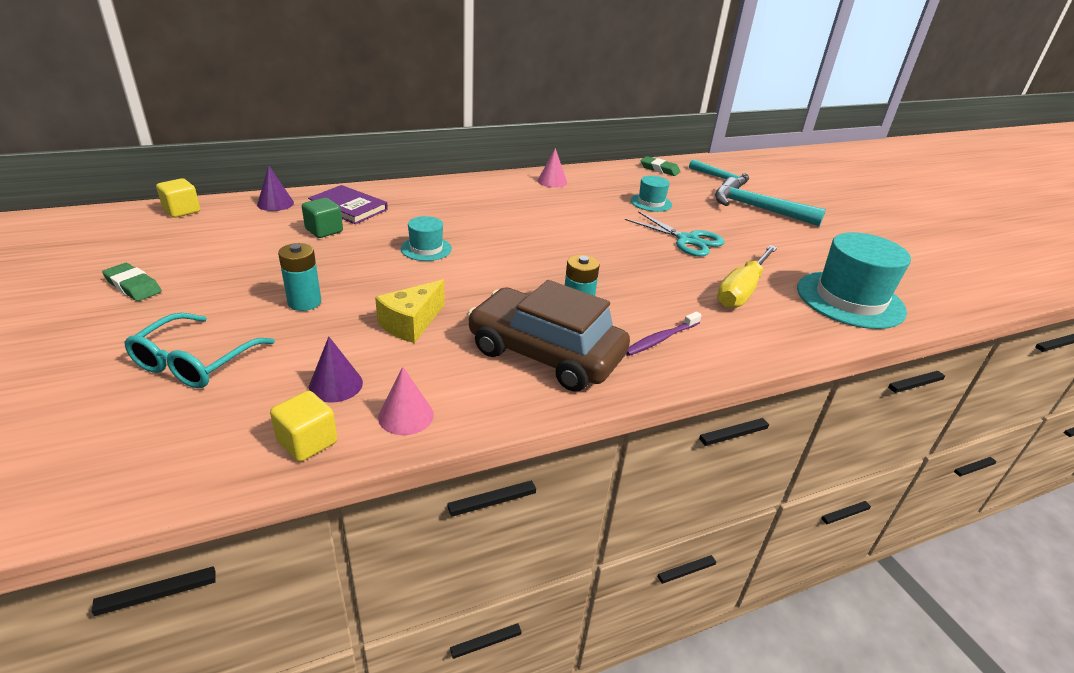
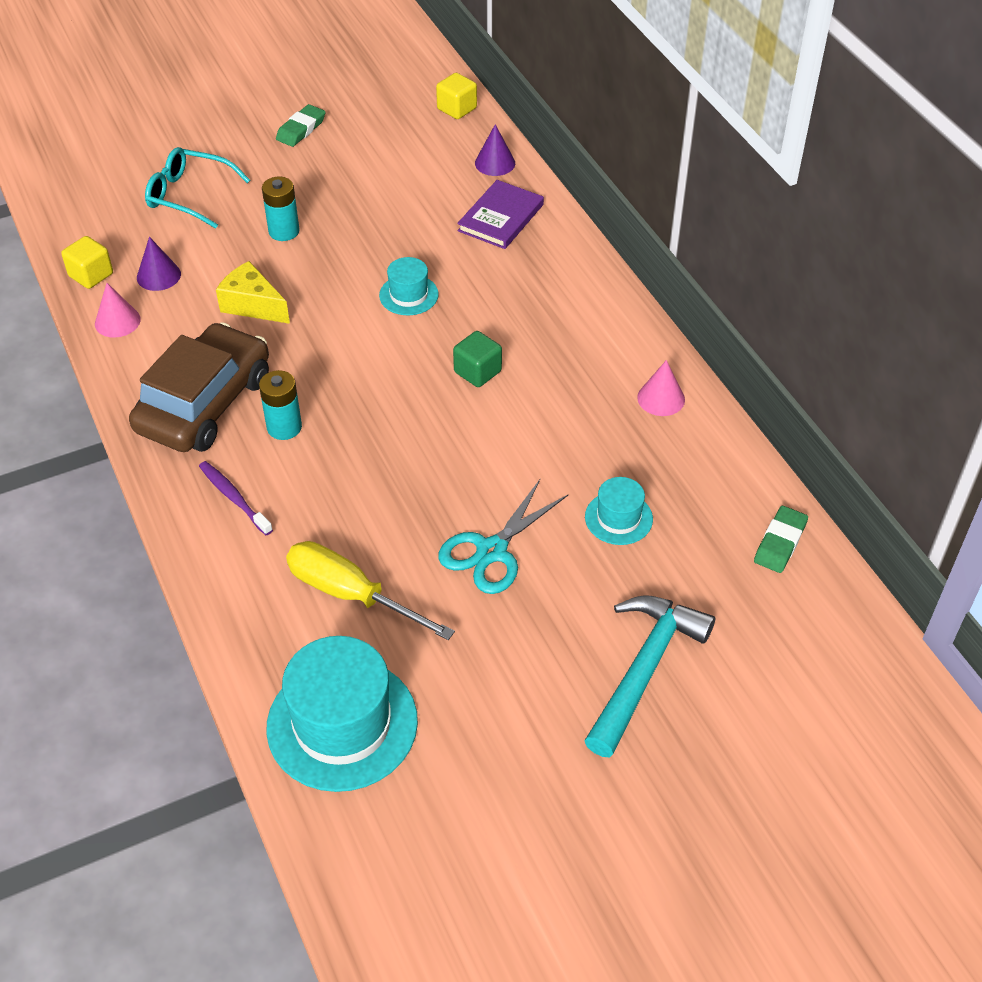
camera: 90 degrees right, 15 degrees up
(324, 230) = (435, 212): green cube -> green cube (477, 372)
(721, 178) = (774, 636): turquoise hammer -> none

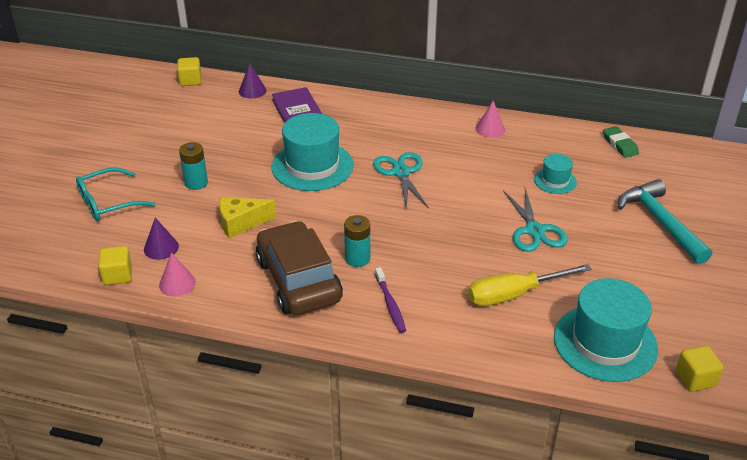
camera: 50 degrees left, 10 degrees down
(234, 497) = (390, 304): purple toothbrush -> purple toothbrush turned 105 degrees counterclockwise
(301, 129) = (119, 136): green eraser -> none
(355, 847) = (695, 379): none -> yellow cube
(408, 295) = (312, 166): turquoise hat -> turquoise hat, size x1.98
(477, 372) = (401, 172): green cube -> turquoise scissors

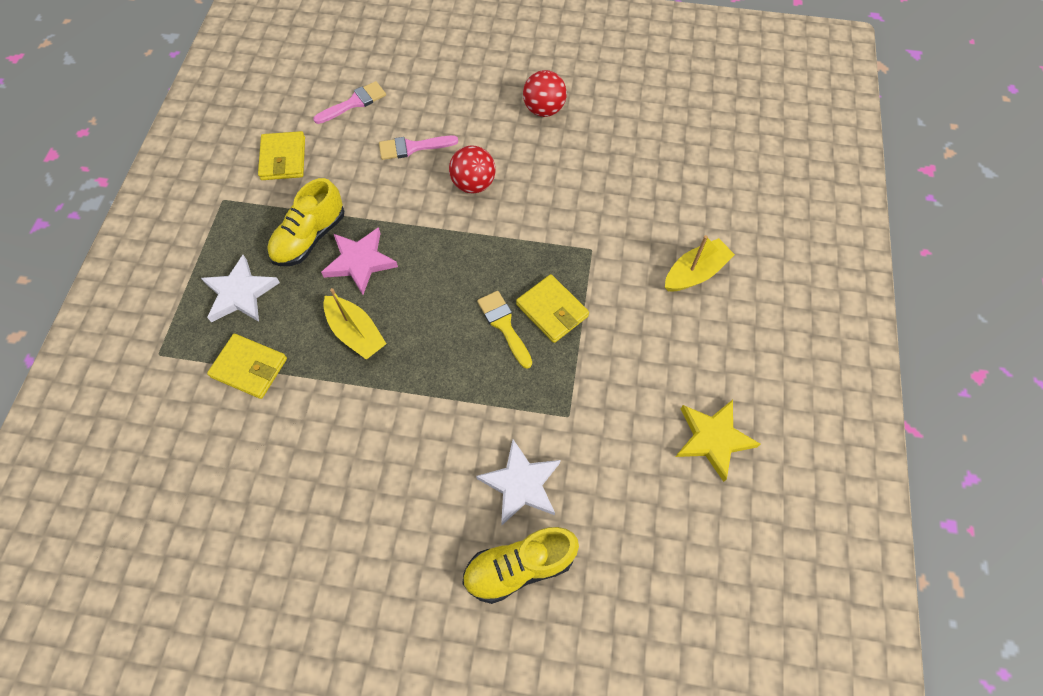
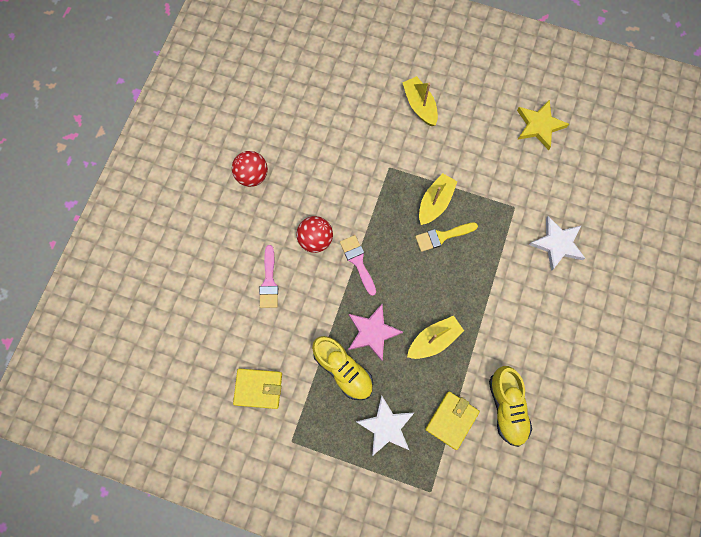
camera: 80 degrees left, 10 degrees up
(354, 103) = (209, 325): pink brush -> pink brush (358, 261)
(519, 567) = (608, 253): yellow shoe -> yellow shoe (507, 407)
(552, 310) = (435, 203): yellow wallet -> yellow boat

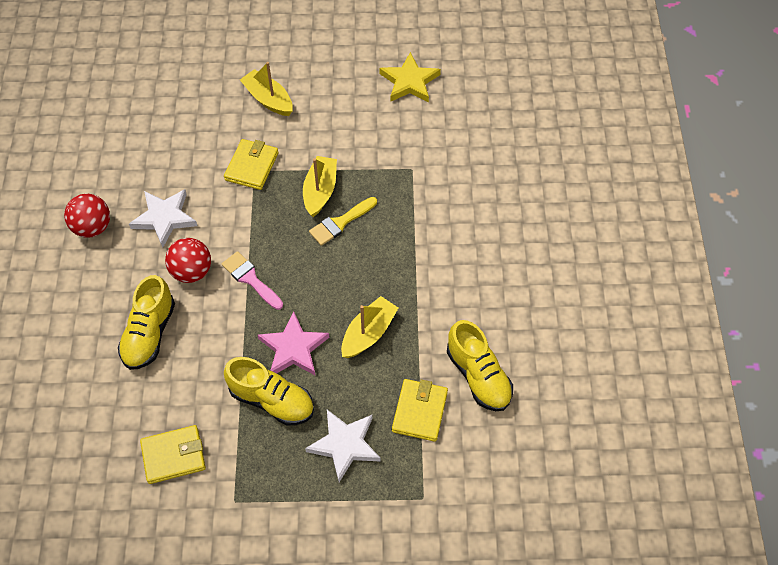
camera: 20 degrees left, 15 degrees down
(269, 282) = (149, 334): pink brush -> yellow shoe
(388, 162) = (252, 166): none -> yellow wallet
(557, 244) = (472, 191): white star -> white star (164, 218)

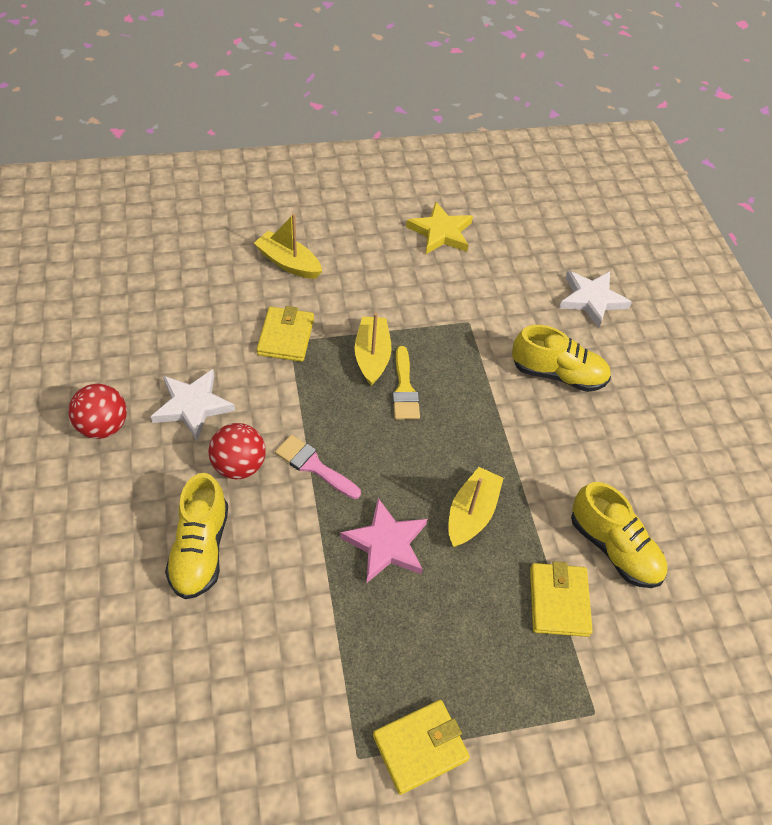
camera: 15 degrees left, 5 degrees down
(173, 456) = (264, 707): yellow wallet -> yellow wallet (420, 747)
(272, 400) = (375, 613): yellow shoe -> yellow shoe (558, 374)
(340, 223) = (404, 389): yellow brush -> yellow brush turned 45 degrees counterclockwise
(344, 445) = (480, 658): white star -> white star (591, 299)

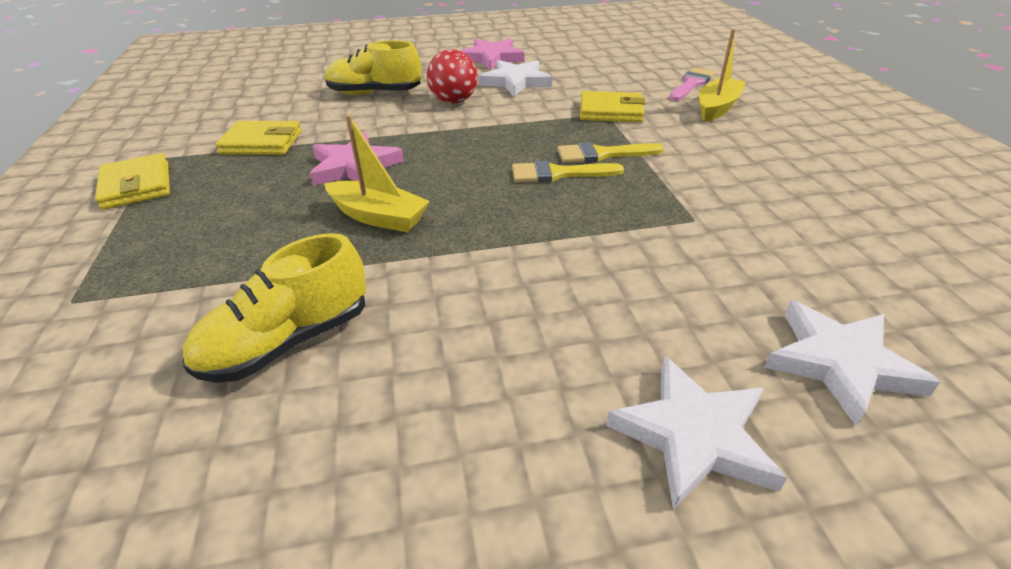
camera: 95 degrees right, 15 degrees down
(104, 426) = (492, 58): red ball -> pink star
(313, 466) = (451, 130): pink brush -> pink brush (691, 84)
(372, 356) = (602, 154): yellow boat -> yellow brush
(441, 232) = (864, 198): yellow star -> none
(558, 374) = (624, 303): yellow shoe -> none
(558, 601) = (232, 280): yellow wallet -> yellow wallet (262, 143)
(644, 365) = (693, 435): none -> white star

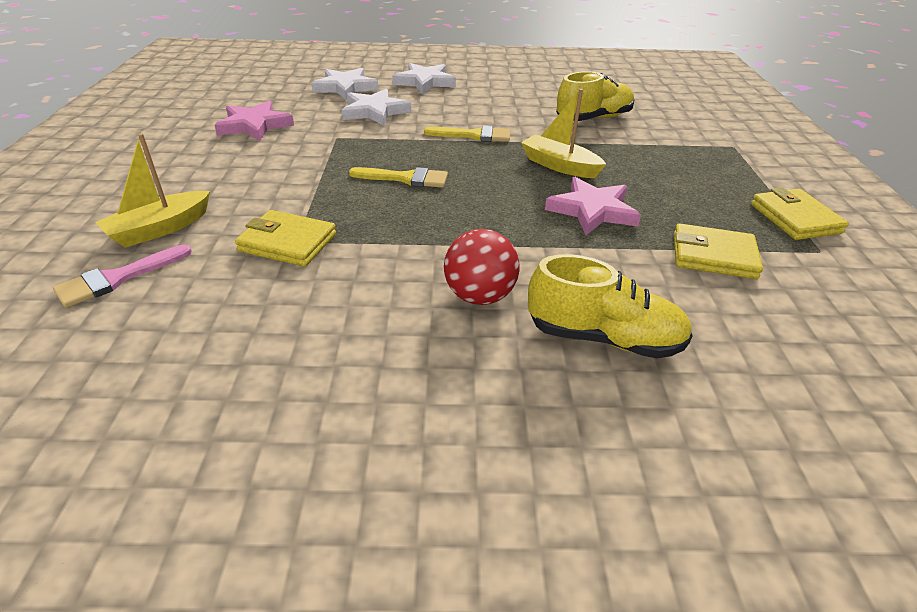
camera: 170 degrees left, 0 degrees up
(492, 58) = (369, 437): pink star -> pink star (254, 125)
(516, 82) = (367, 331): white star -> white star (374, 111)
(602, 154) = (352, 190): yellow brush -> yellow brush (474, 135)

→ Prompt
Which of the lines in the material above contain "shoe"? Copy each one out.

→ Solution to this task
(519, 567) = (608, 253): yellow shoe -> yellow shoe (507, 407)
(269, 282) = (149, 334): pink brush -> yellow shoe
(272, 400) = (375, 613): yellow shoe -> yellow shoe (558, 374)
(558, 374) = (624, 303): yellow shoe -> none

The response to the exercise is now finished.